The task: Write out only the lines running from the one that contains "(171, 321) = (390, 518): pink" to the end of the material, both ends included.

START Input records

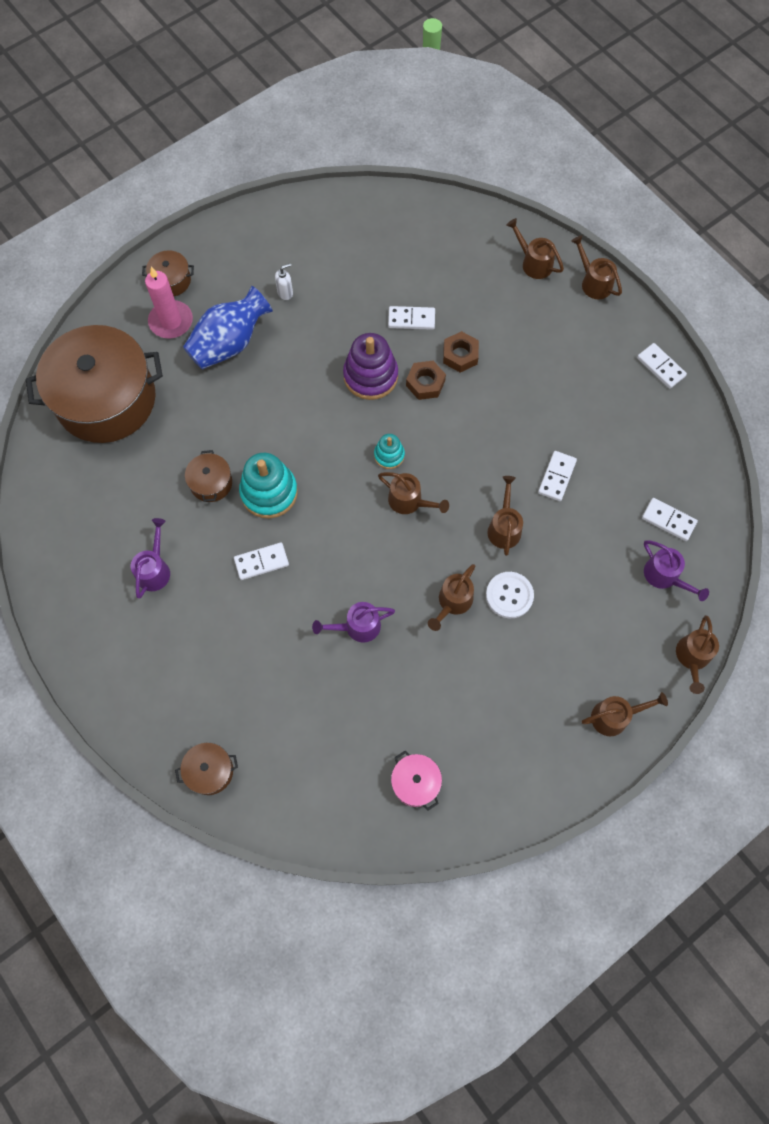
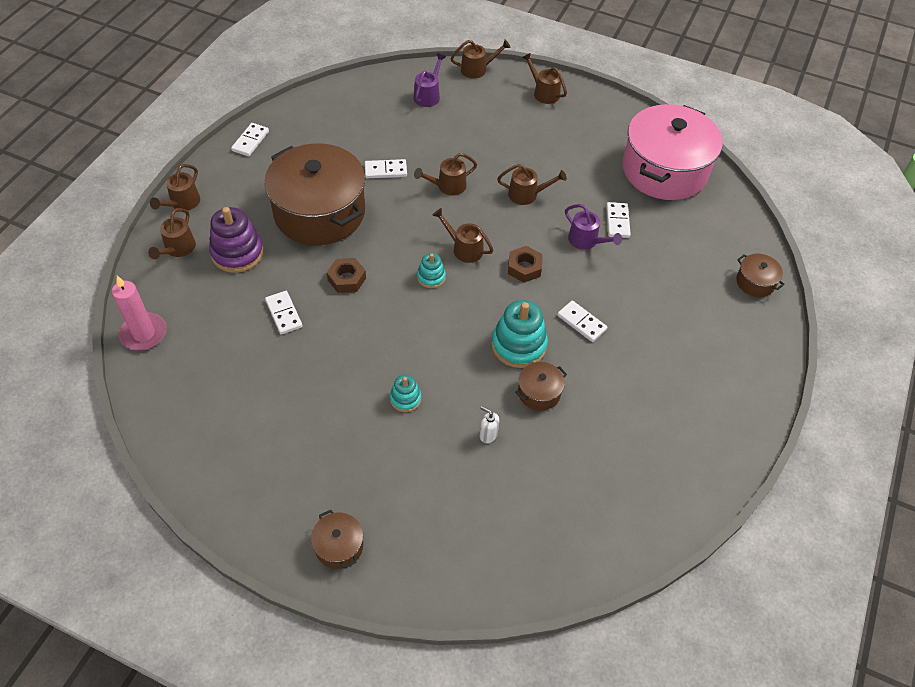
camera: 120 degrees left, 15 degrees down
(106, 399) = (513, 530): brown pot -> brown pot (319, 212)
(155, 569) = (643, 395): purple watering can -> none
(171, 321) = (390, 518): pink candle -> pink candle (144, 333)
(229, 343) = (387, 449): blue vase -> none
(268, 376) = (405, 398): none -> turquoise stacking toy
(285, 293) = (303, 428): white soap dispenser -> white soap dispenser (488, 435)
(370, 376) = (361, 320): purple stacking toy -> purple stacking toy (237, 253)
(410, 501) = (464, 248): brown watering can -> brown watering can turned 60 degrees counterclockwise
(415, 782) = (664, 170): pink pot -> pink pot, size x2.43
(460, 355) = (304, 265): brown nut -> brown nut (524, 268)
(509, 595) = (499, 166): white button -> none
(668, 520) = (383, 104): white domino -> white domino (617, 221)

END Input records

Output for this task:
(171, 321) = (390, 518): pink candle -> pink candle (144, 333)
(229, 343) = (387, 449): blue vase -> none
(268, 376) = (405, 398): none -> turquoise stacking toy
(285, 293) = (303, 428): white soap dispenser -> white soap dispenser (488, 435)
(370, 376) = (361, 320): purple stacking toy -> purple stacking toy (237, 253)
(410, 501) = (464, 248): brown watering can -> brown watering can turned 60 degrees counterclockwise
(415, 782) = (664, 170): pink pot -> pink pot, size x2.43
(460, 355) = (304, 265): brown nut -> brown nut (524, 268)
(509, 595) = (499, 166): white button -> none
(668, 520) = (383, 104): white domino -> white domino (617, 221)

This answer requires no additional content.